* REQUIRED ACTION *
In the records below, find every line that contains "slope" and list it.

═══ INFORMATION ═══

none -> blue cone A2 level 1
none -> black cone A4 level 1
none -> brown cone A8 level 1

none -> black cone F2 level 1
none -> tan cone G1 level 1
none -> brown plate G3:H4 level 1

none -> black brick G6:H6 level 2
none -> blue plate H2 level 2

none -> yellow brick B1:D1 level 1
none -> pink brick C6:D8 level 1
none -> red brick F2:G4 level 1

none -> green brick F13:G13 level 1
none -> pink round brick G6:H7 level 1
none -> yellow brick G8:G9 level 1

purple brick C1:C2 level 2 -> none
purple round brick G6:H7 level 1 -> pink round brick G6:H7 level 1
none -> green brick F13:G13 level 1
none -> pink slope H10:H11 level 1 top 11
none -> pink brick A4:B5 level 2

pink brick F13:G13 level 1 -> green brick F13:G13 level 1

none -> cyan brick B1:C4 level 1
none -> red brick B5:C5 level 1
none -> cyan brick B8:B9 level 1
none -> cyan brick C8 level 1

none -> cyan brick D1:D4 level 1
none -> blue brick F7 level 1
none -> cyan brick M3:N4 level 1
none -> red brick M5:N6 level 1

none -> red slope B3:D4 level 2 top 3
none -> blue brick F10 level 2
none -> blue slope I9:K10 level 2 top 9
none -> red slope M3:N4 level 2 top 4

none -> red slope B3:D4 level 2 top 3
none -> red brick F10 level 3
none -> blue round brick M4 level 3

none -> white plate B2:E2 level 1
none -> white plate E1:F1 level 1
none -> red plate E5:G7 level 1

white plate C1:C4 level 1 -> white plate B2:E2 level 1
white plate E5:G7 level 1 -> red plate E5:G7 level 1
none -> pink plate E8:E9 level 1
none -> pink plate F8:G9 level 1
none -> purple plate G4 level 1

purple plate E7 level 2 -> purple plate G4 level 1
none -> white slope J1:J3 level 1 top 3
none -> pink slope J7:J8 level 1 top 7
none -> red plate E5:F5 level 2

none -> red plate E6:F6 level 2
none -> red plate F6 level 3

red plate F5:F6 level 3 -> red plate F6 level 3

═══

* ANSWER TO THIS PROBLEM *
none -> pink slope H10:H11 level 1 top 11
none -> red slope B3:D4 level 2 top 3
none -> blue slope I9:K10 level 2 top 9
none -> red slope M3:N4 level 2 top 4
none -> red slope B3:D4 level 2 top 3
none -> white slope J1:J3 level 1 top 3
none -> pink slope J7:J8 level 1 top 7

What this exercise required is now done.